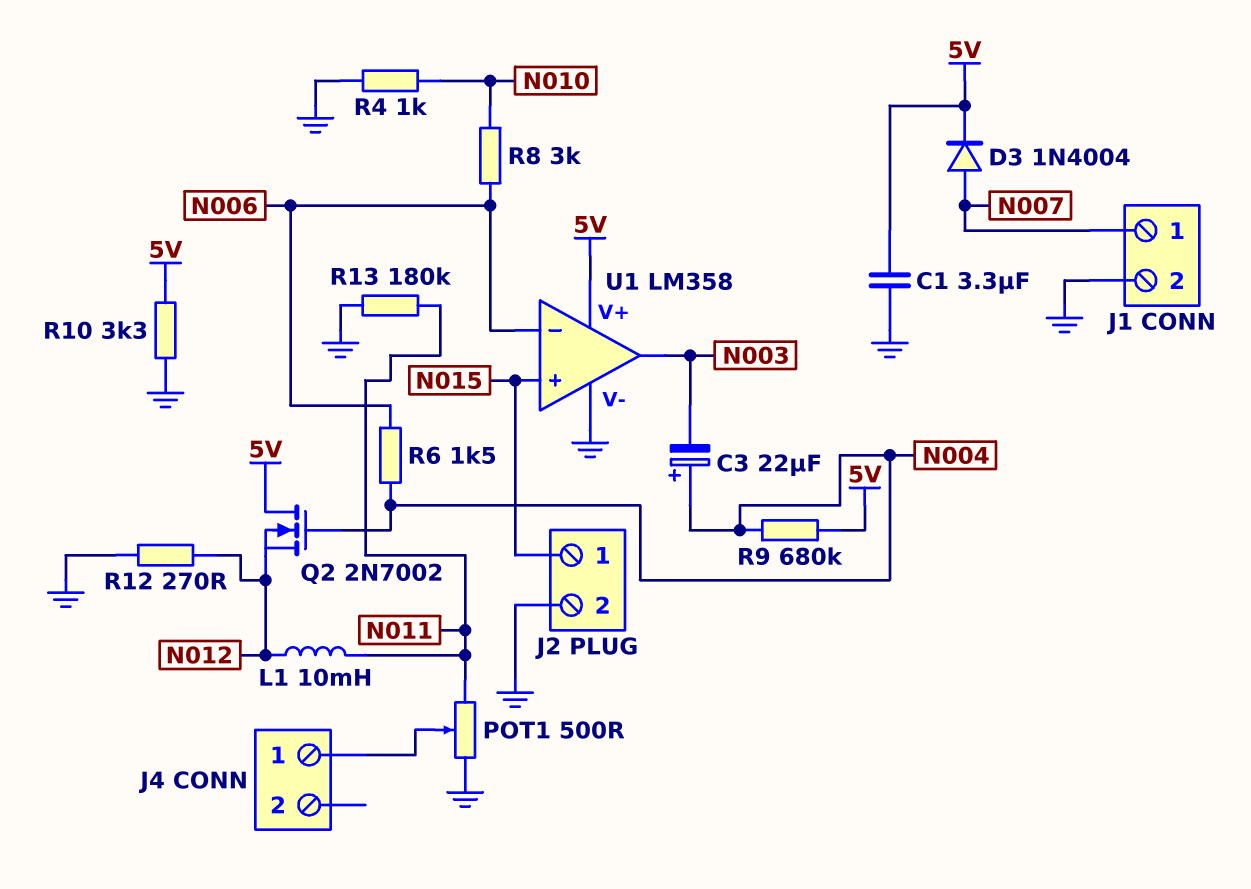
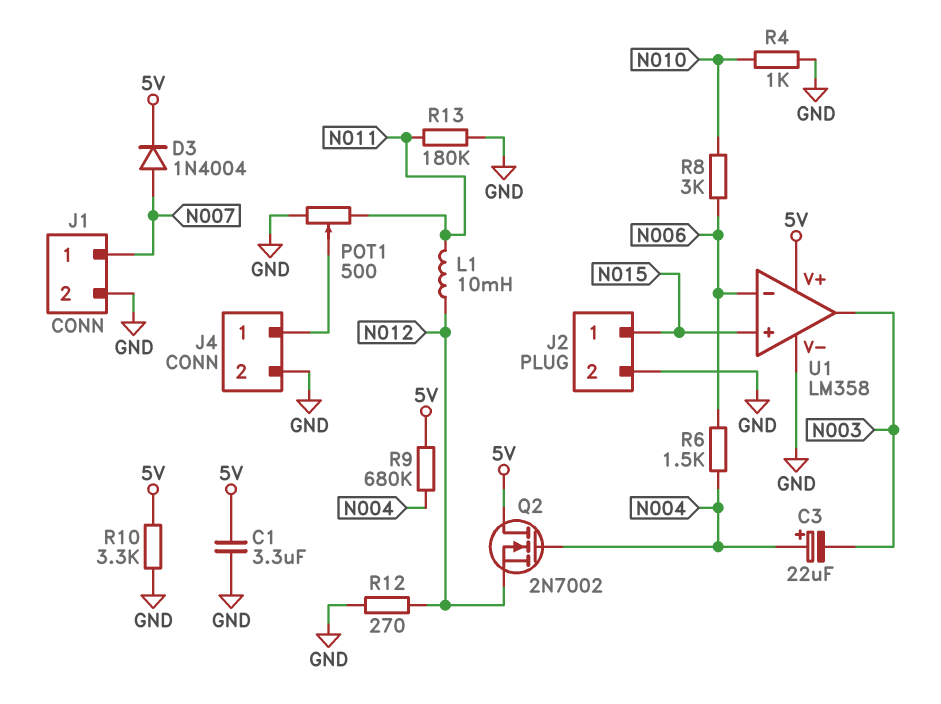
J4 pin 2: none -> GND

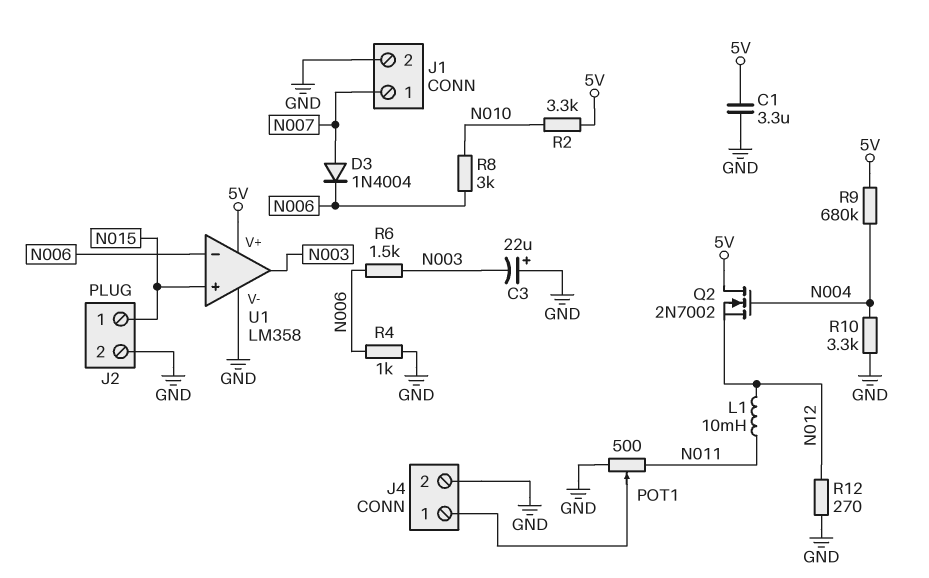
C3: 22uF (plus N004, minus N003) -> 22uF (plus GND, minus N003)
D3: diode 1N4004 (A N007, K 5V) -> diode 1N4004 (A N007, K N006)
R2: none -> 3.3k (5V, N010)
R4: 1k (GND, N010) -> 1k (GND, N006)
R6: 1.5k (N004, N006) -> 1.5k (N003, N006)
R10: 3.3k (5V, GND) -> 3.3k (GND, N004)
R13: 180k (GND, N011) -> none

** WORK REQUIRED **
A single number is needed: the count of lines in the records that contain "none".

** WRITTEN RESPONSE **
3